Work required >> Whenever a line in the entries below includes the string "DGND", count that line. Report the total alone.

Records provided >>
-.-.-

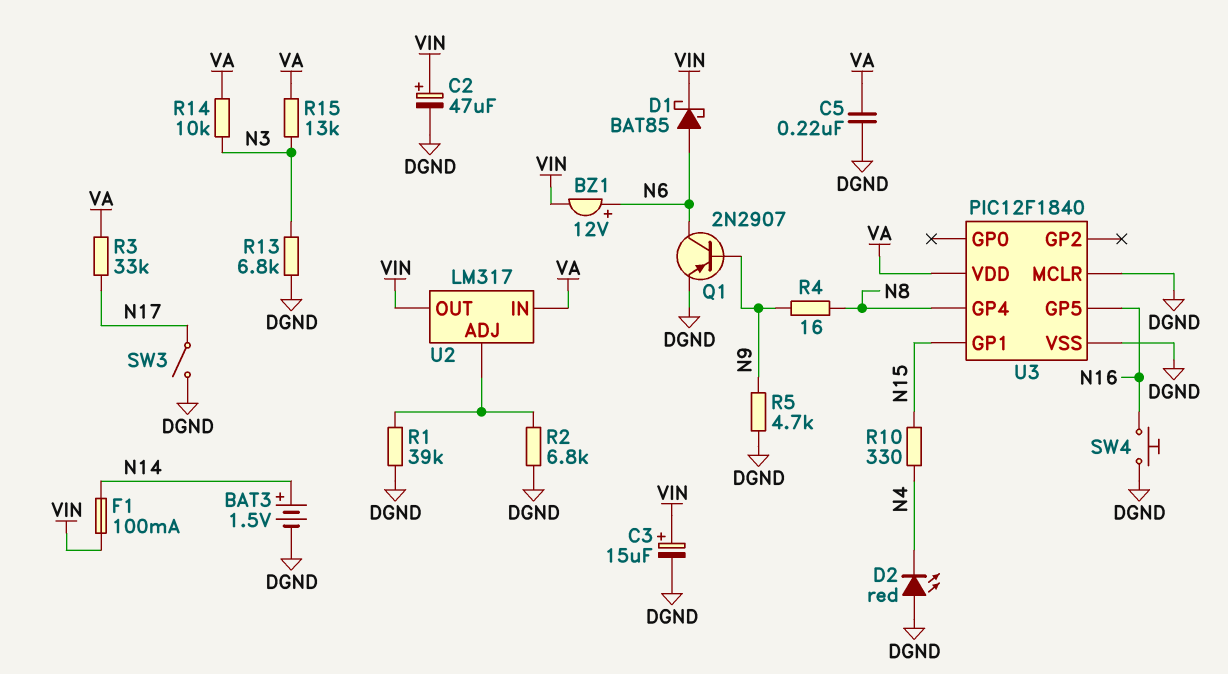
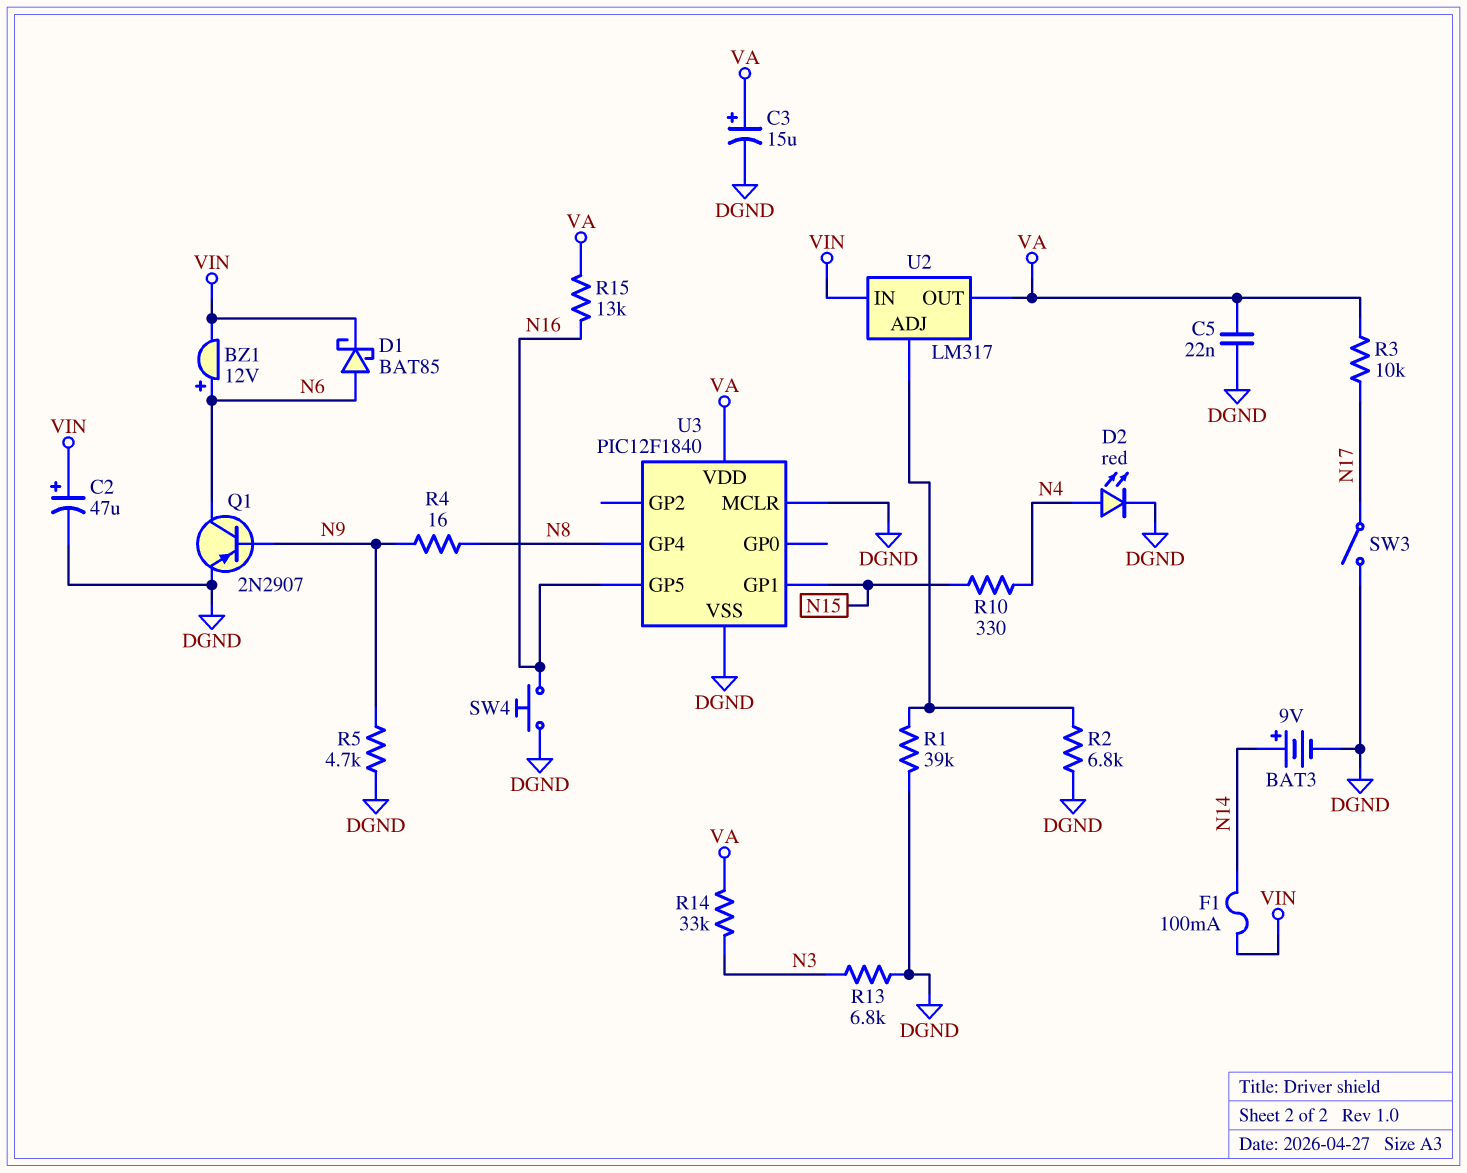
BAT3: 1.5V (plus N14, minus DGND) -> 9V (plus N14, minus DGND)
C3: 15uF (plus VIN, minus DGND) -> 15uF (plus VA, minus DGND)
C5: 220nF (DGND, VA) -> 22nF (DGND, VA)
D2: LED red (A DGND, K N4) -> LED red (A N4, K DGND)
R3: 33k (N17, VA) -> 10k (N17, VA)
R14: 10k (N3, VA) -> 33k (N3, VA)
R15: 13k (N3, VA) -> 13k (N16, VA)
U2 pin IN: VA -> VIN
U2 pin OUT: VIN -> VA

-.-.-

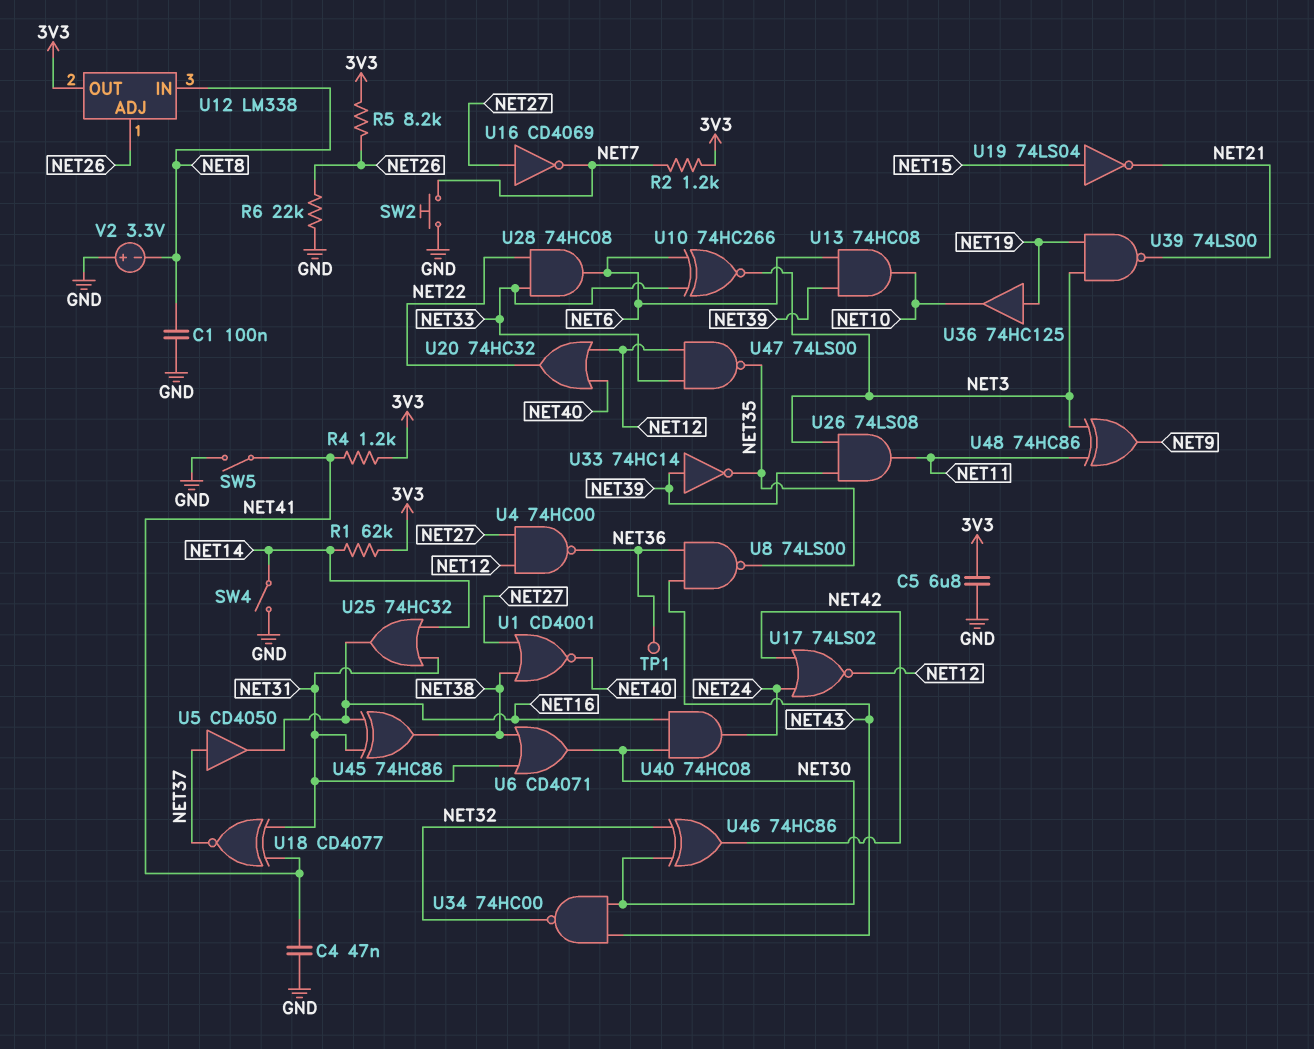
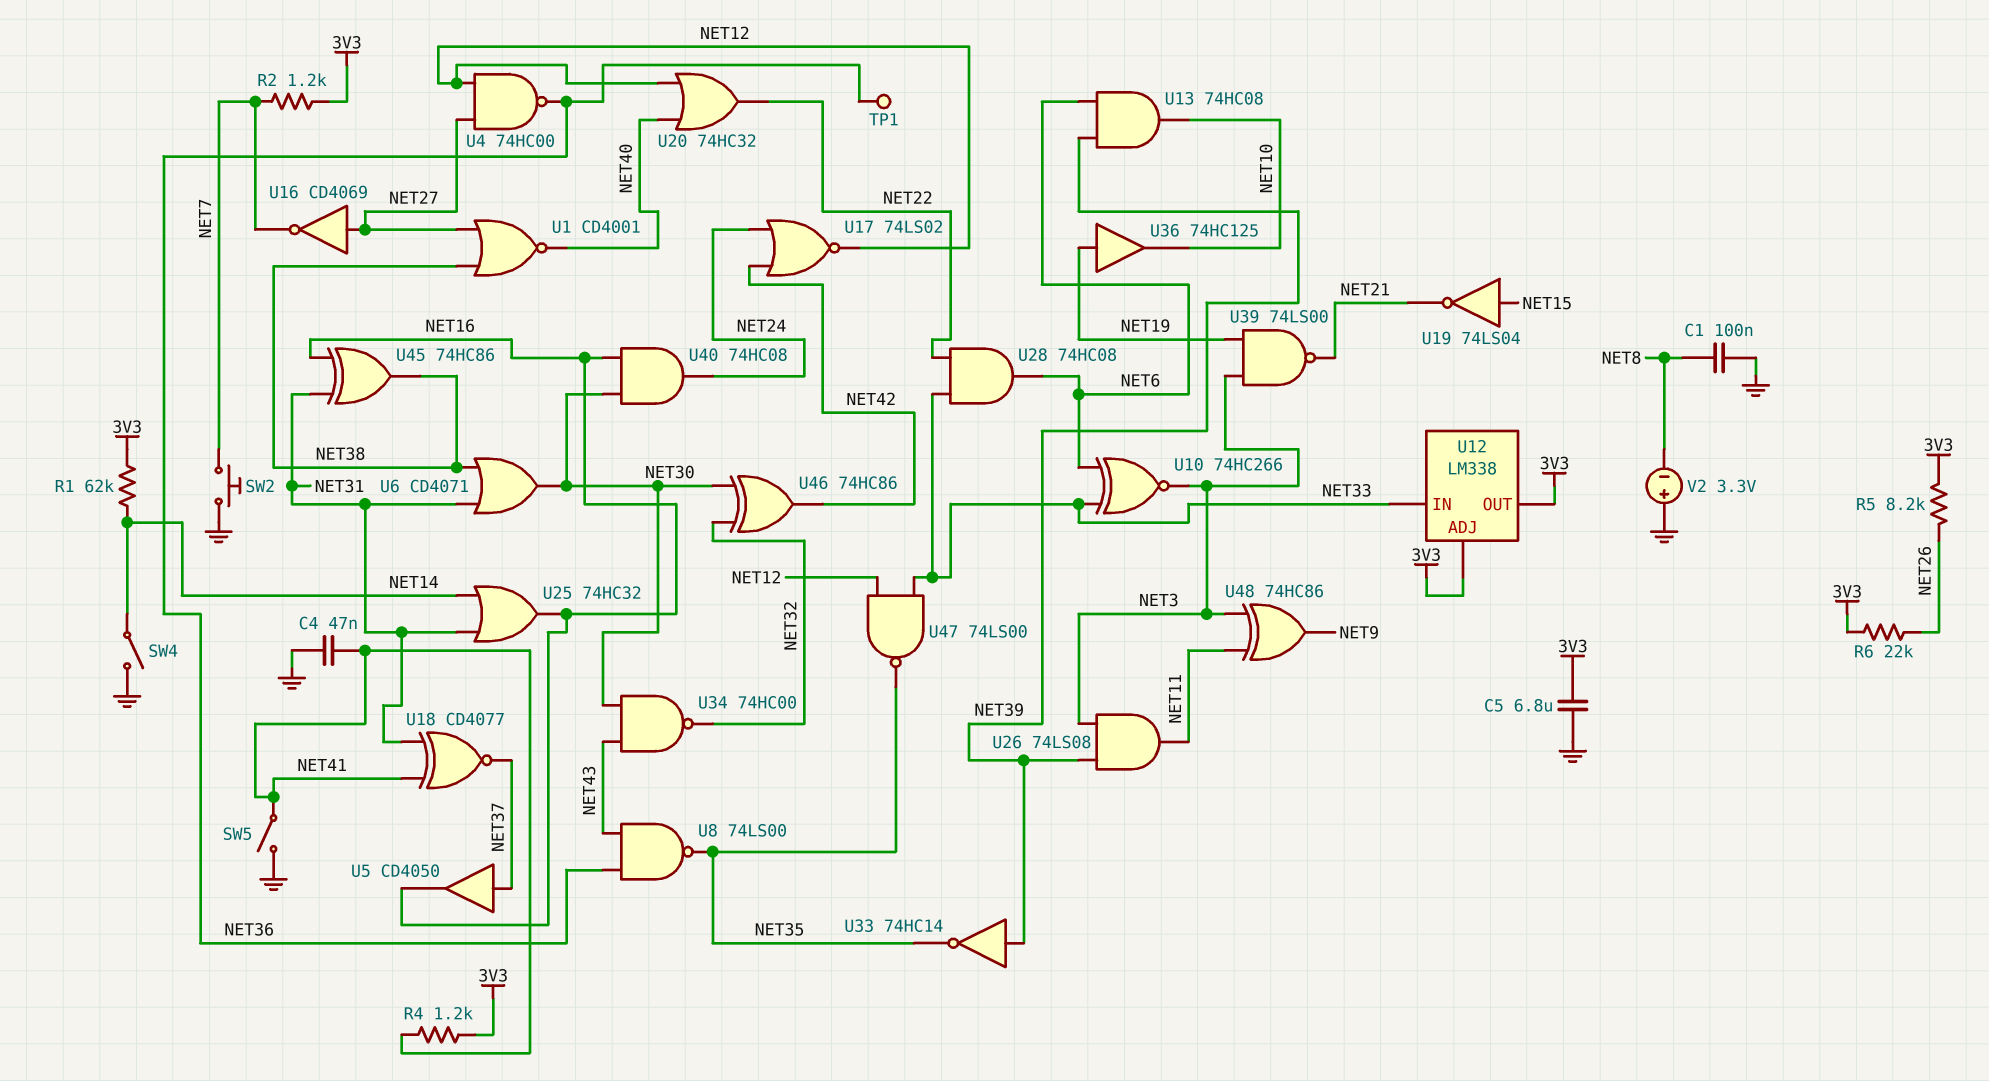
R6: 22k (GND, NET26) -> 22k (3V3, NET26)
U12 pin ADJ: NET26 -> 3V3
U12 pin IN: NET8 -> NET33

-.-.-

Solution >> 4